--- START ---

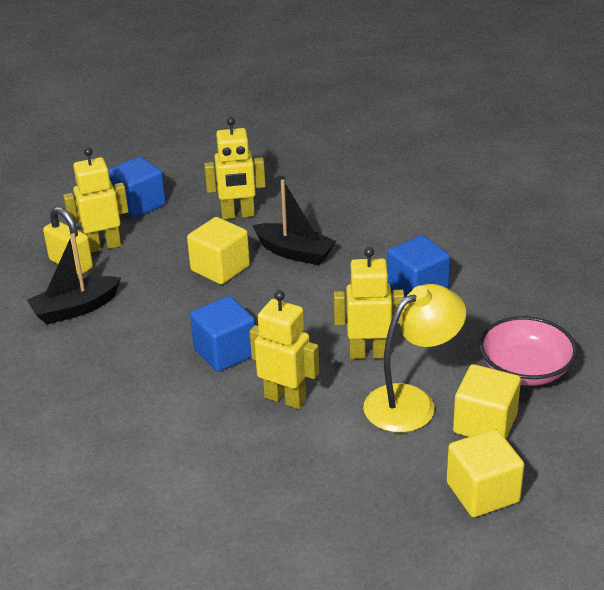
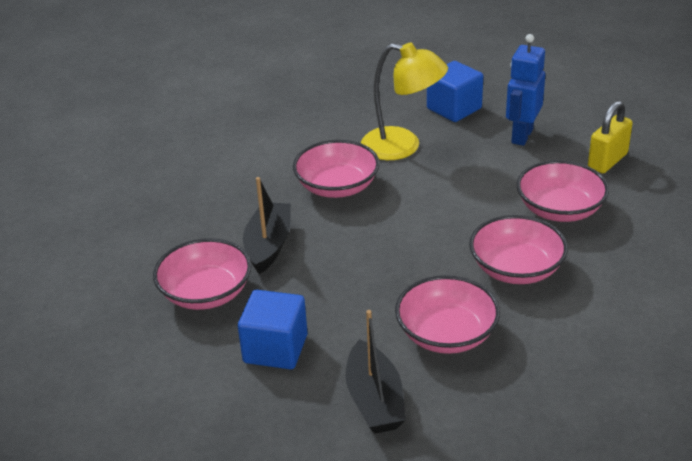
blue cube: [108,157,166,218] [190,296,255,372] [387,235,450,298] = 3 -> [238,290,308,369] [427,61,483,122] = 2
blue robot: none = 0 -> [506,34,545,146] = 1
pink bowl: [479,316,577,386] = 1 -> [153,238,252,310] [293,140,380,198] [395,275,500,354] [469,215,568,284] [517,160,609,222] = 5
yellow cube: [187,217,250,285] [447,429,524,517] [453,364,521,439] = 3 -> none = 0
yellow robot: [63,147,128,253] [204,117,266,220] [250,290,319,409] [334,247,404,359] = 4 -> none = 0

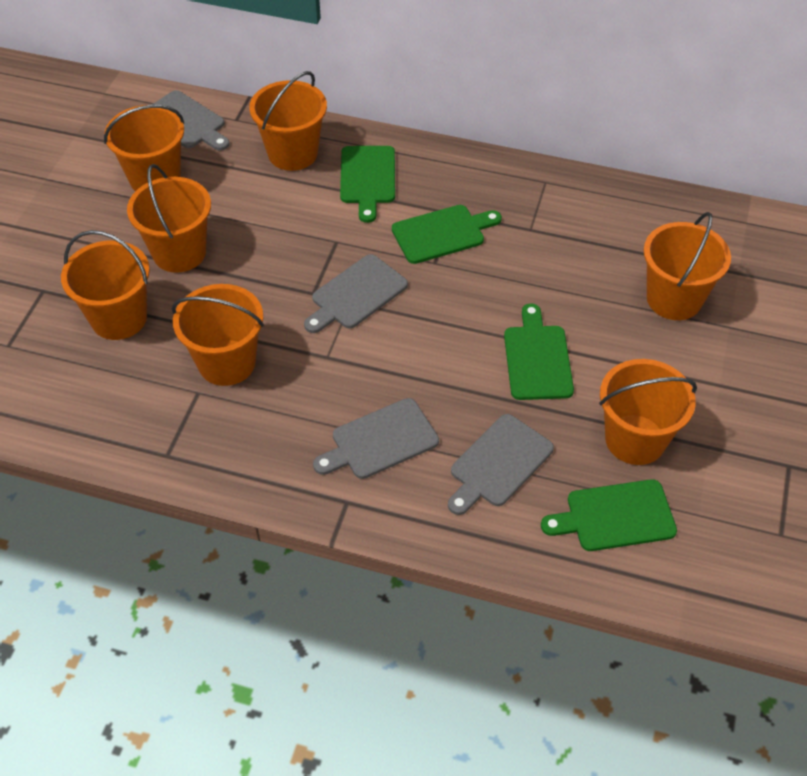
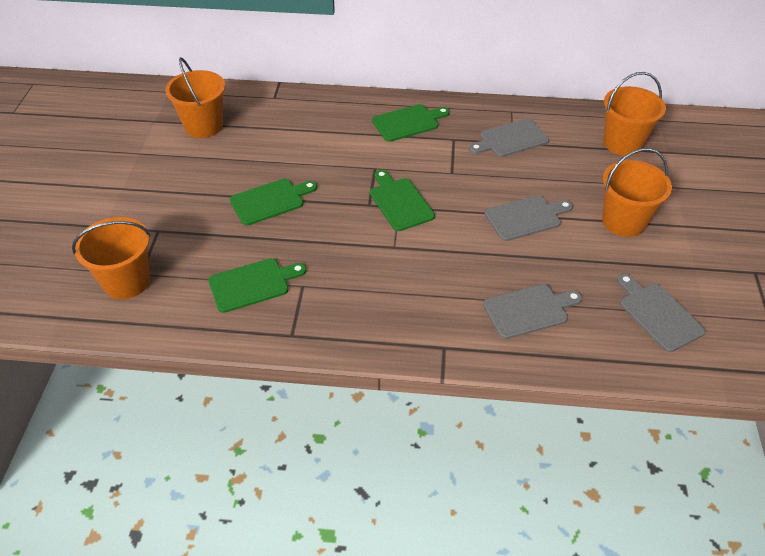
orange bucket: [61,230,150,340] [104,105,184,191] [127,164,211,273] [172,284,264,386] [249,71,327,171] [599,359,697,465] [643,212,731,320] = 7 -> [72,217,150,299] [165,57,225,138] [602,148,672,237] [604,72,666,156] = 4

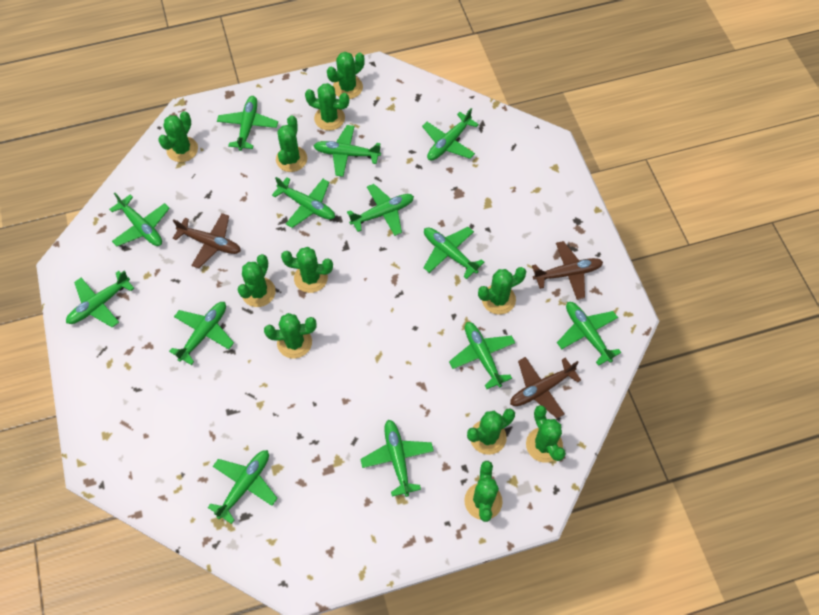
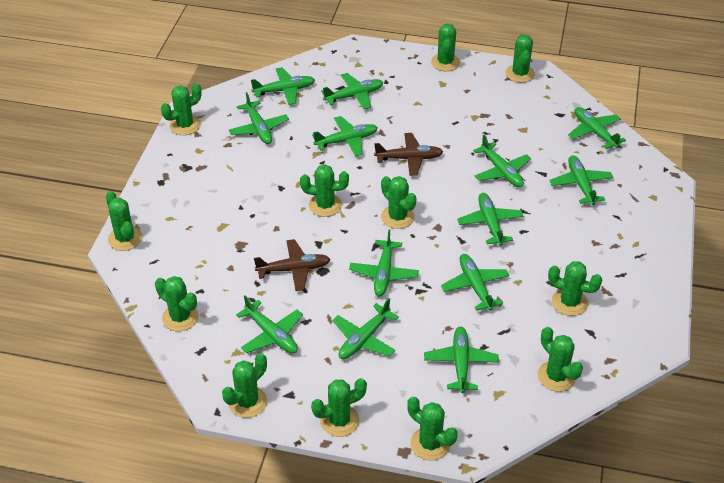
brown plane: [172,213,241,269] [510,357,581,419] [532,241,603,300] = 3 -> [254,239,331,291] [374,133,443,176] = 2
green cactus: [158,111,198,162] [238,254,276,307] [264,313,317,359] [276,115,307,172] [281,247,333,293] [305,83,349,131] [327,52,365,99] [464,461,503,522] [467,408,515,455] [478,267,526,315] [526,405,566,463] = 11 -> [106,191,142,251] [155,276,199,331] [161,83,201,135] [222,353,267,418] [300,165,349,217] [311,378,367,437] [381,176,417,229] [407,397,458,461] [431,23,460,71] [506,34,535,83] [538,327,583,392] [548,261,602,316] = 12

--- END ---

• Exercise prompt
Every line above in which the word "yellow" occurs needs to be copied.

• Solution
yellow cube: [187,217,250,285] [447,429,524,517] [453,364,521,439] = 3 -> none = 0
yellow robot: [63,147,128,253] [204,117,266,220] [250,290,319,409] [334,247,404,359] = 4 -> none = 0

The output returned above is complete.